**REQUIRED ACTION**:
Retype, exactly as they stand, the lines from the start of the data to the line that contains "[518 216 562 278]", both ends included. Leave the pictures out.

◇ ◇ ◇ ◇

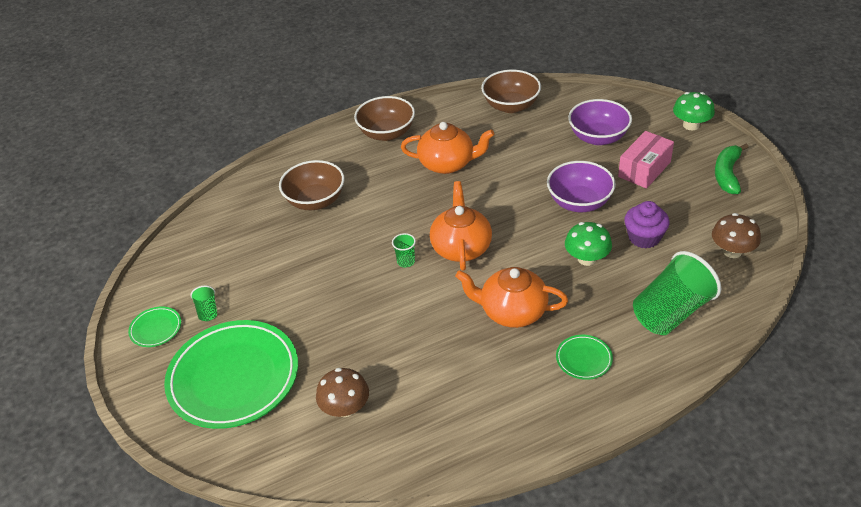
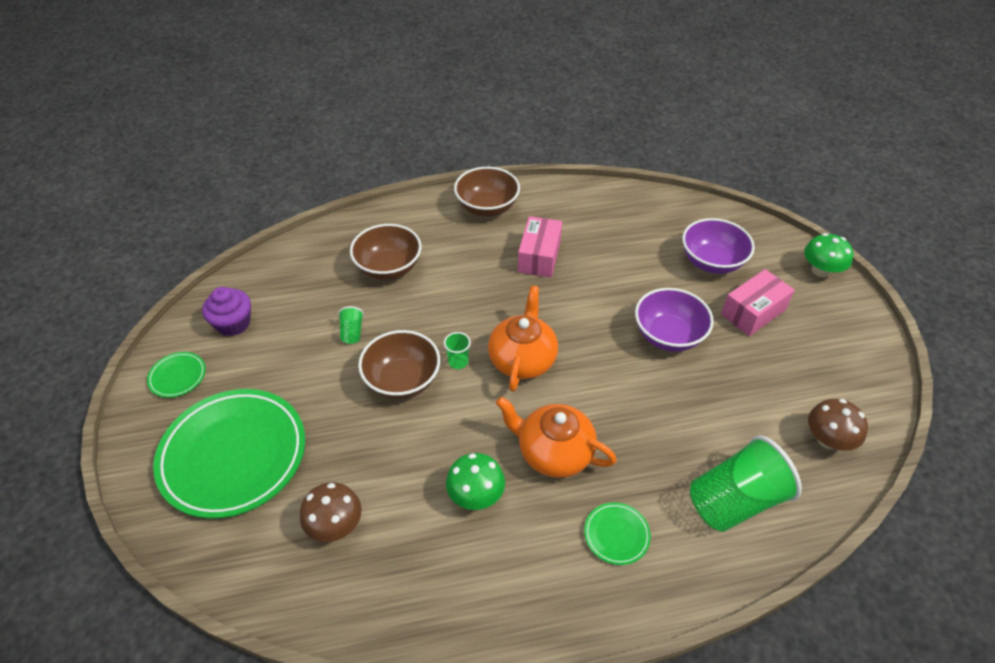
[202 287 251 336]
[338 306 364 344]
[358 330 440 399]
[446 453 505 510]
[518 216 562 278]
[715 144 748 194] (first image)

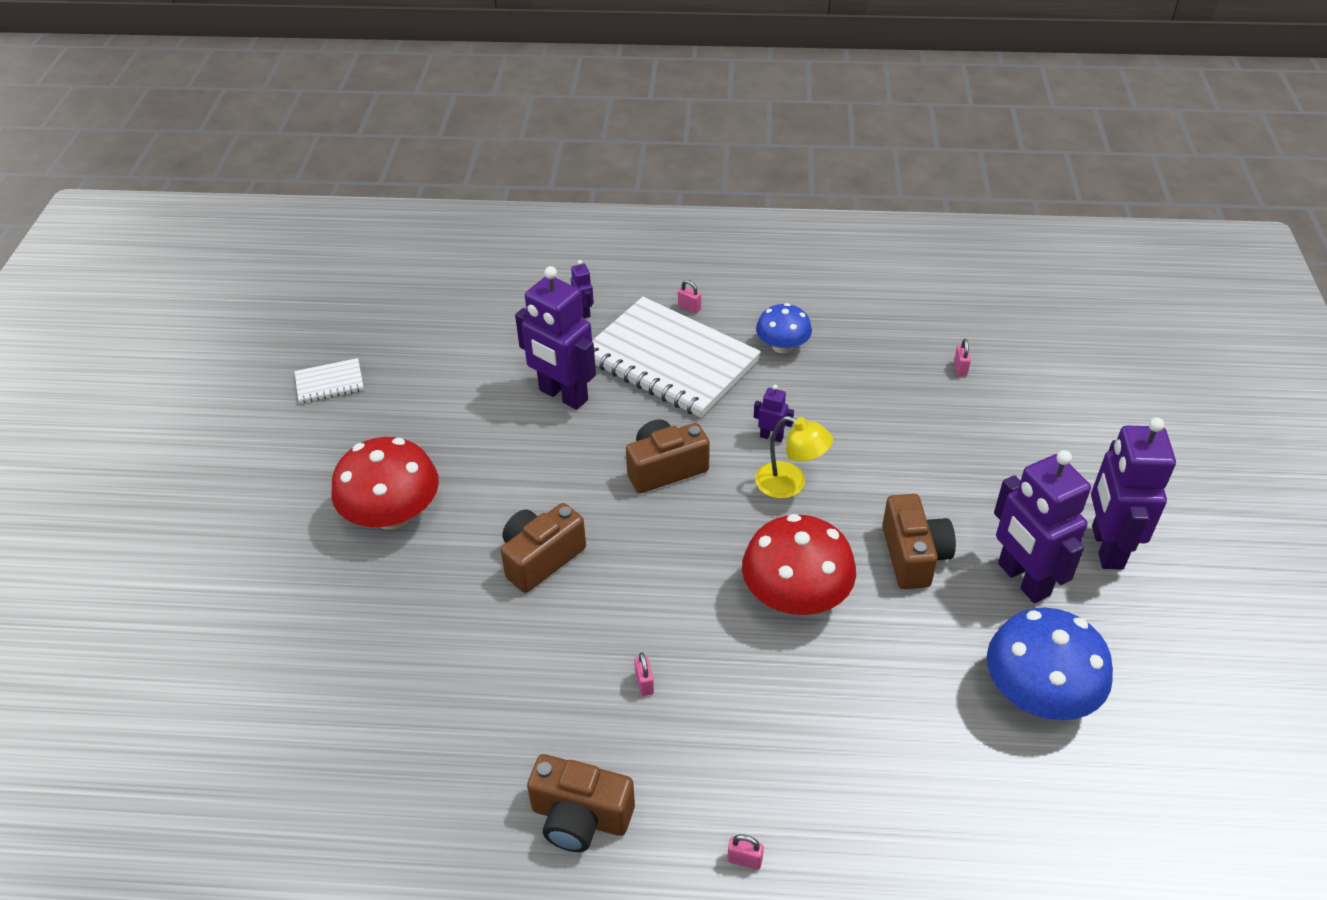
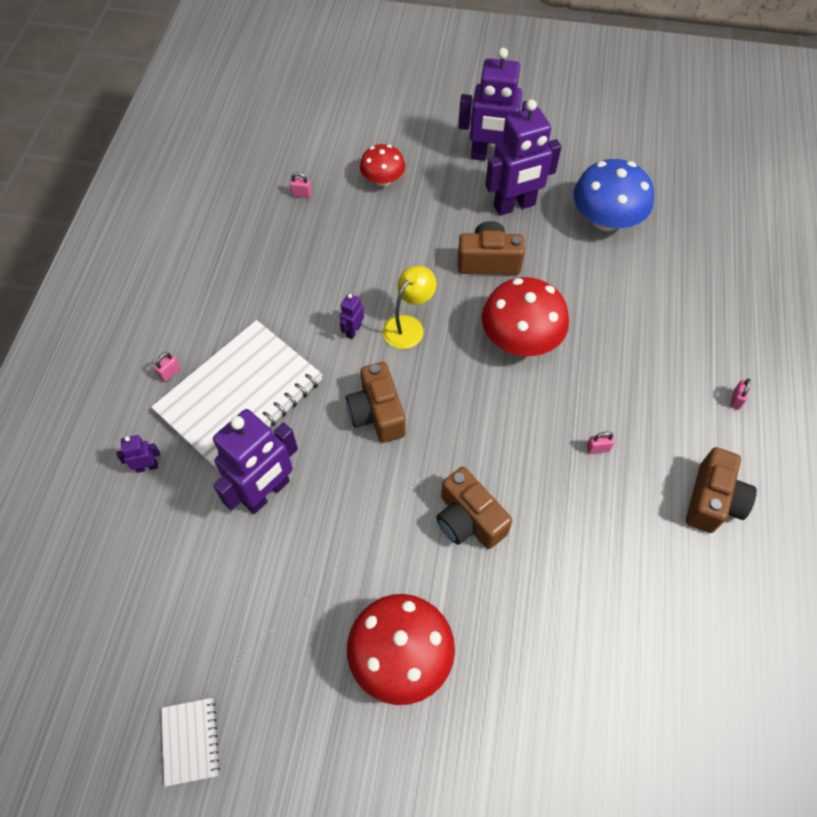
[360 144 405 186]
[756 303 812 354] (first image)

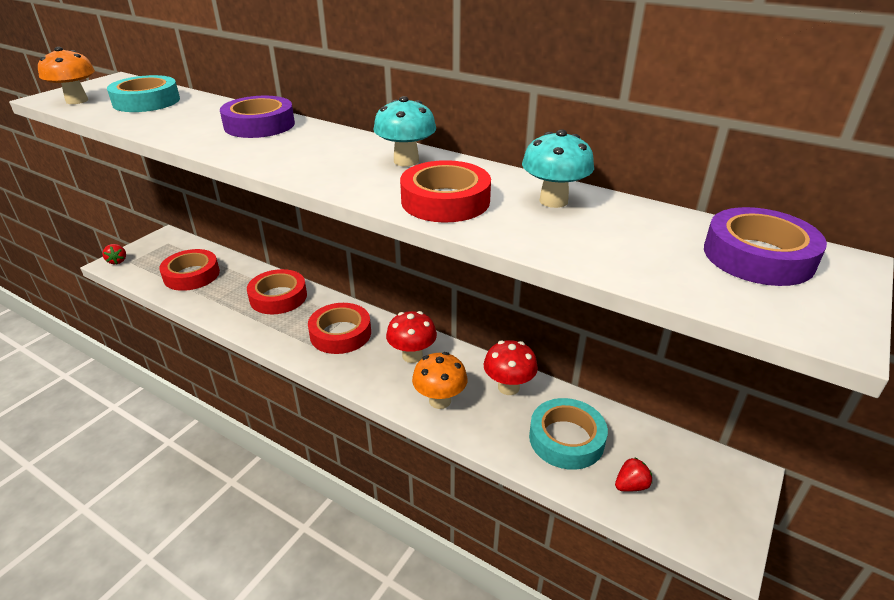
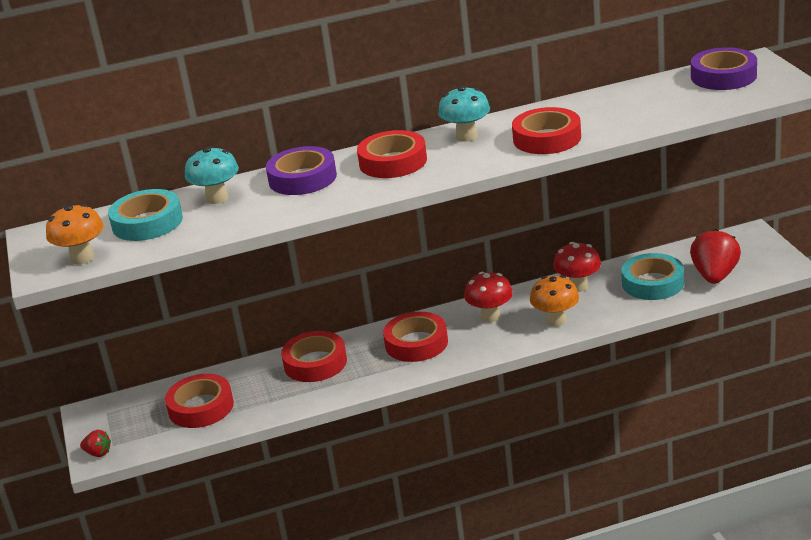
[185 146 239 204]
[357 130 427 178]
[690 229 741 284]

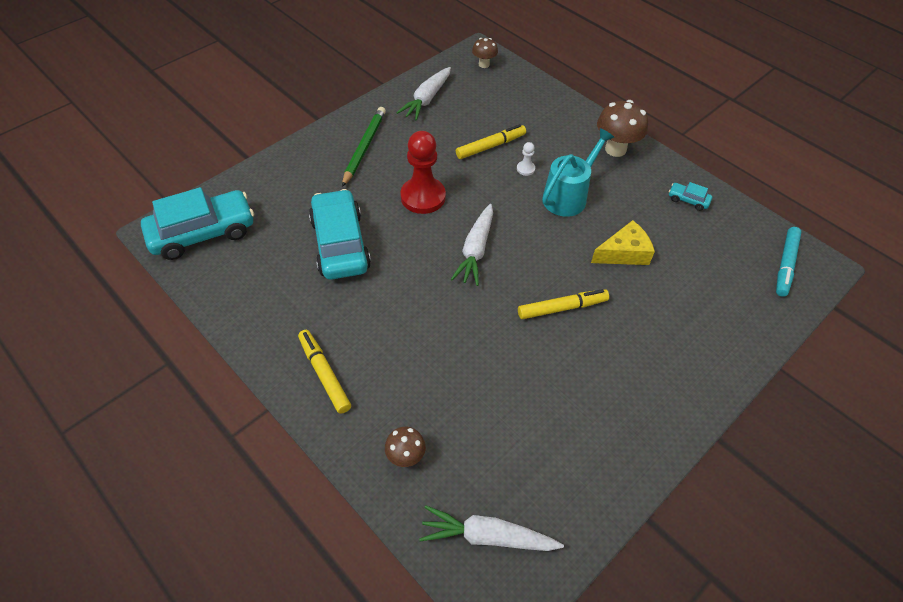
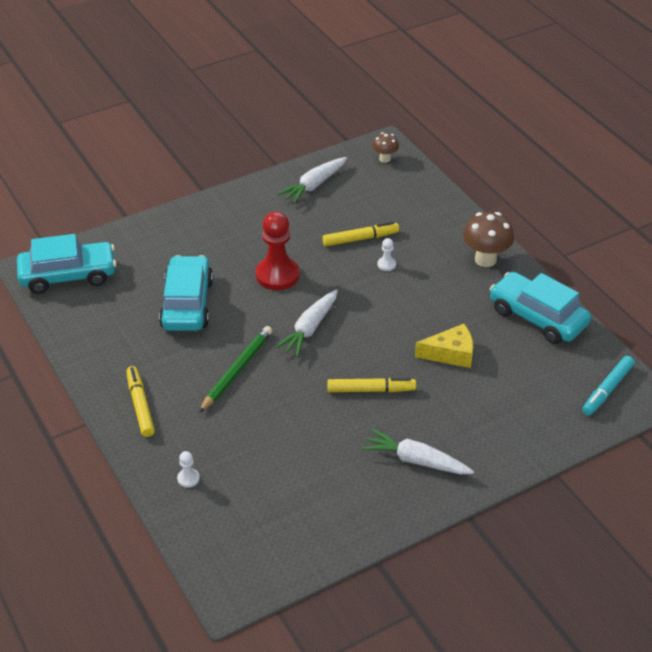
[177 451 200 488]
[199 326 272 413]
[362 429 474 474]
[490 272 591 344]
[542 128 614 217] (first image)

◇ ◇ ◇ ◇

**WRITTEN ANSWER**:
[202 287 251 336]
[338 306 364 344]
[358 330 440 399]
[446 453 505 510]
[518 216 562 278]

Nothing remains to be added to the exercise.